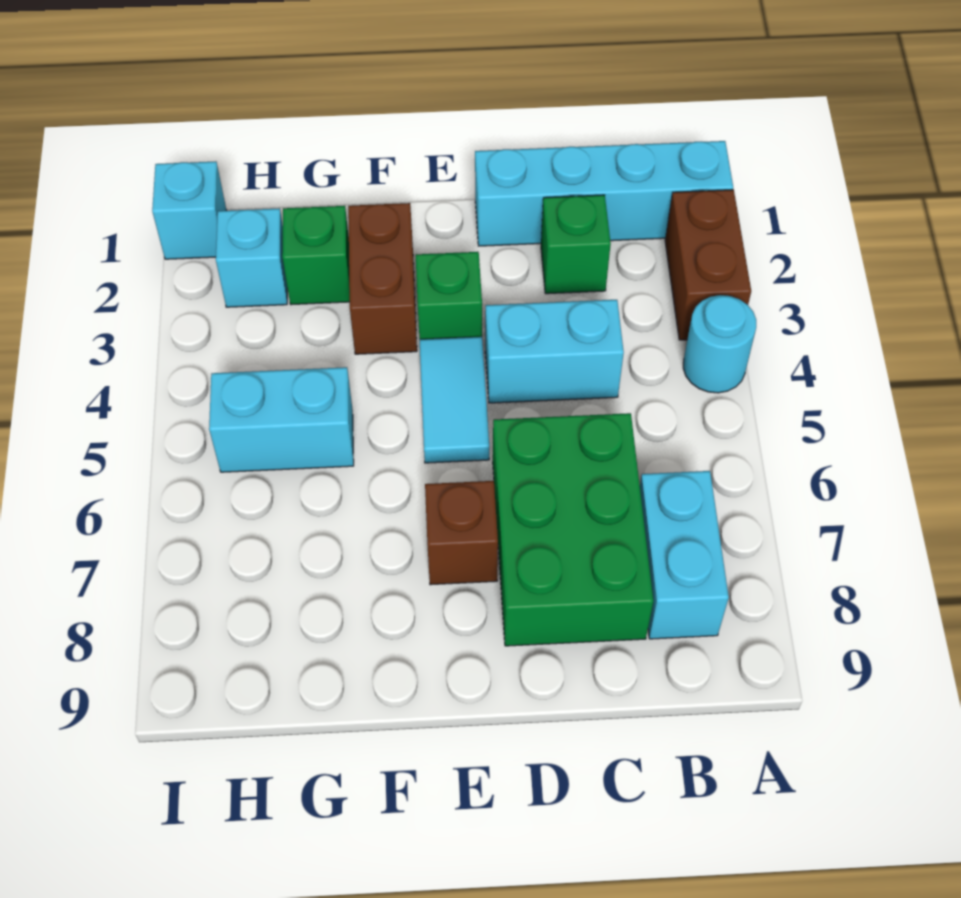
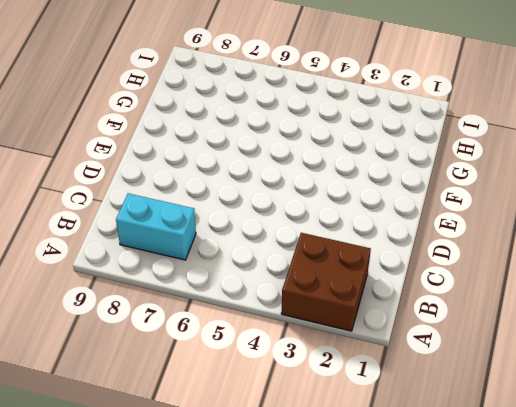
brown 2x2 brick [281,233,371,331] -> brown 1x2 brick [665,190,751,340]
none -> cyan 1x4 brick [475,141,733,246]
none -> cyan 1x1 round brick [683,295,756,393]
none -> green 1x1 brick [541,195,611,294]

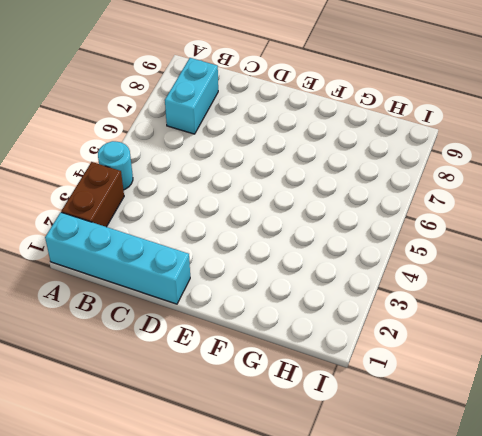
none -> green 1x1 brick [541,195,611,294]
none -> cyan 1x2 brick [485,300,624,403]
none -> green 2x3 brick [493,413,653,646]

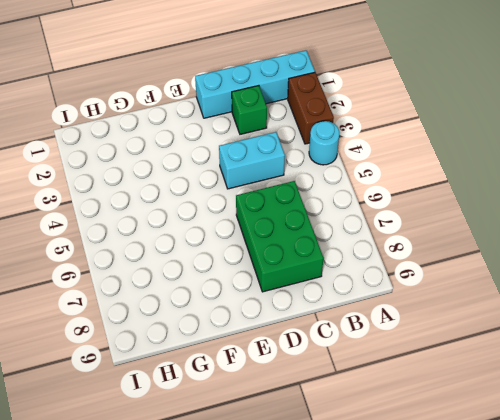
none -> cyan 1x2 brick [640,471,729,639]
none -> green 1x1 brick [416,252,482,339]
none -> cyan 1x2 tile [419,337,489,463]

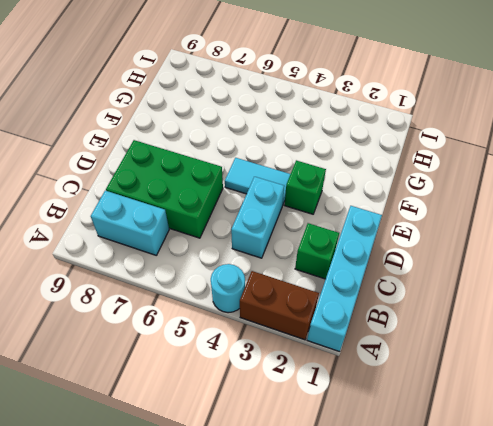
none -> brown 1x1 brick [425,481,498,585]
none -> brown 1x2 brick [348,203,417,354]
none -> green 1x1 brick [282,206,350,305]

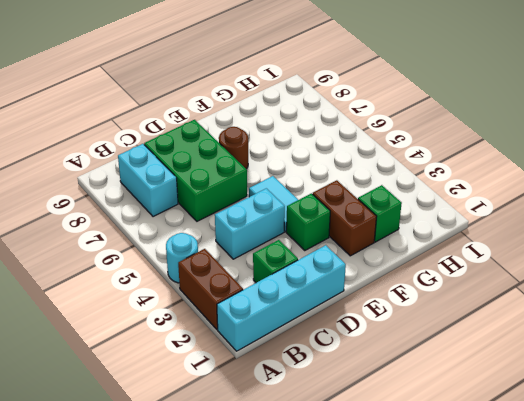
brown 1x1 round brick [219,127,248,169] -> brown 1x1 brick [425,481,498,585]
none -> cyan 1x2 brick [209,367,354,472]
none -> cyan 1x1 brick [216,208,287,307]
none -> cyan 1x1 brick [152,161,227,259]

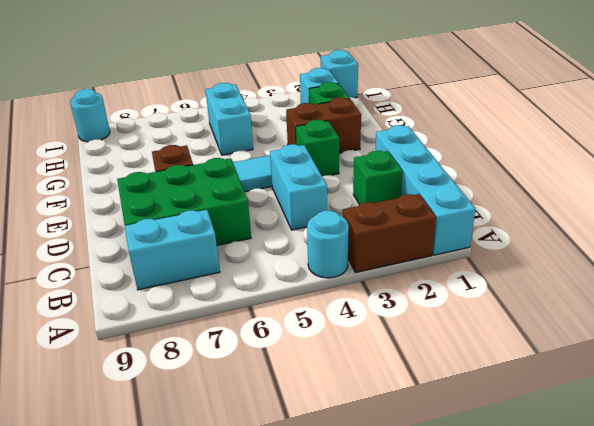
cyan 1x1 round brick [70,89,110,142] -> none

****************************************

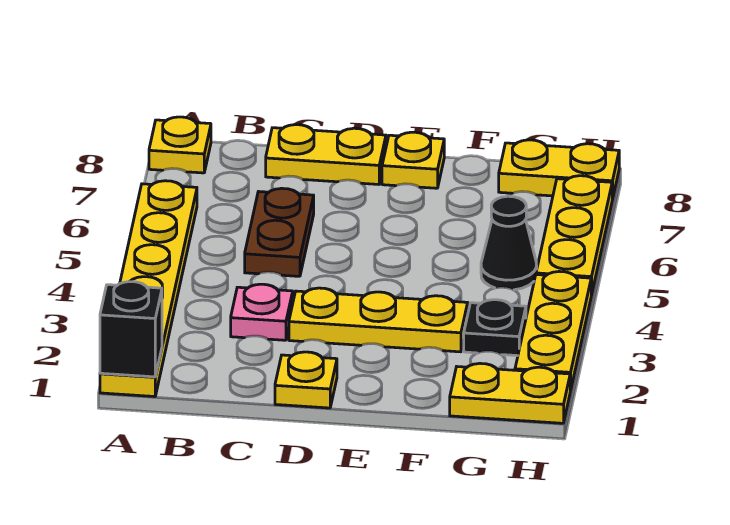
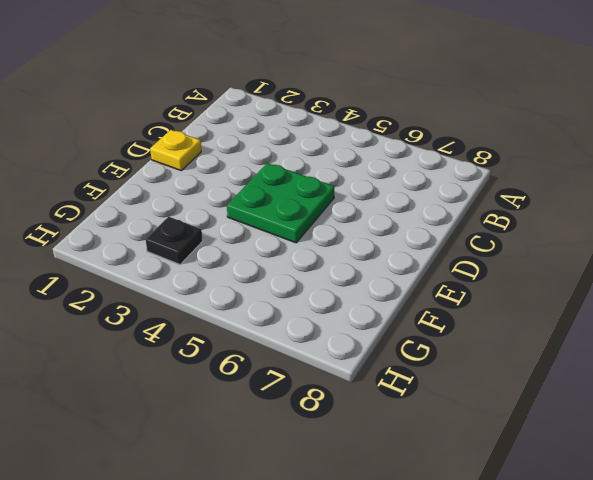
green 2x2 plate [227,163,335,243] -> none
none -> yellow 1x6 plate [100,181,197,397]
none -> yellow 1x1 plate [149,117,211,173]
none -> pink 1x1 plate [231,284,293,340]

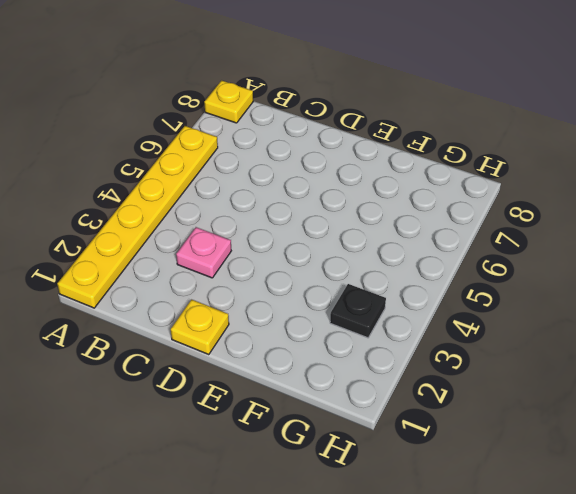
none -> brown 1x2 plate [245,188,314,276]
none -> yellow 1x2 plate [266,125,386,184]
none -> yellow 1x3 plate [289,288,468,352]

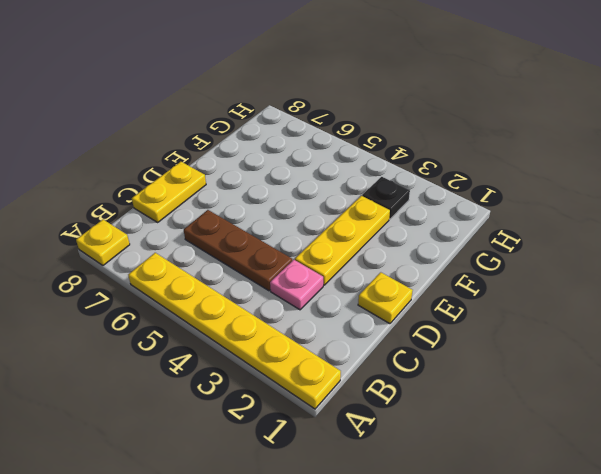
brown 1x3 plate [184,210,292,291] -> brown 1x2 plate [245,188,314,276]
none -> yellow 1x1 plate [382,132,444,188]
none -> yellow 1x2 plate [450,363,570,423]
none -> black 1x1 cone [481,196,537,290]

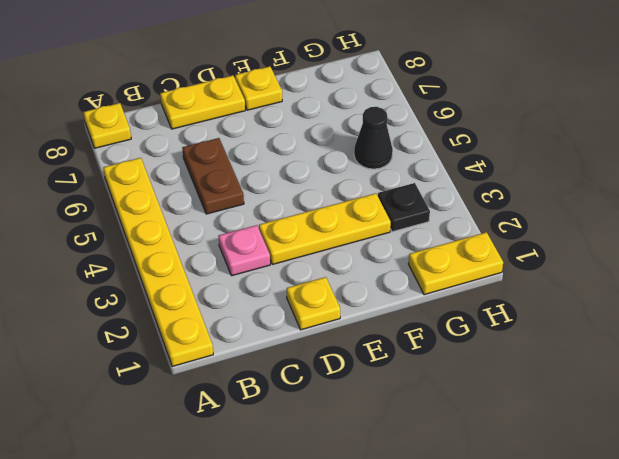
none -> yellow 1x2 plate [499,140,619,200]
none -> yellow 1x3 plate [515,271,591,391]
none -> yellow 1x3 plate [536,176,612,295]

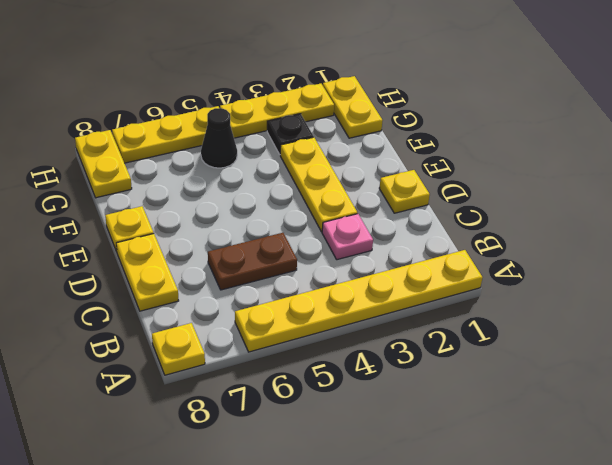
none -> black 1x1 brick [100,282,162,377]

****************************************

### Directions for this task
The string "yellow" may occur in the listing; show every line where it does.

### Your response
none -> yellow 1x6 plate [100,181,197,397]
none -> yellow 1x1 plate [149,117,211,173]
none -> yellow 1x2 plate [266,125,386,184]
none -> yellow 1x3 plate [289,288,468,352]
none -> yellow 1x1 plate [382,132,444,188]
none -> yellow 1x2 plate [450,363,570,423]
none -> yellow 1x2 plate [499,140,619,200]
none -> yellow 1x3 plate [515,271,591,391]
none -> yellow 1x3 plate [536,176,612,295]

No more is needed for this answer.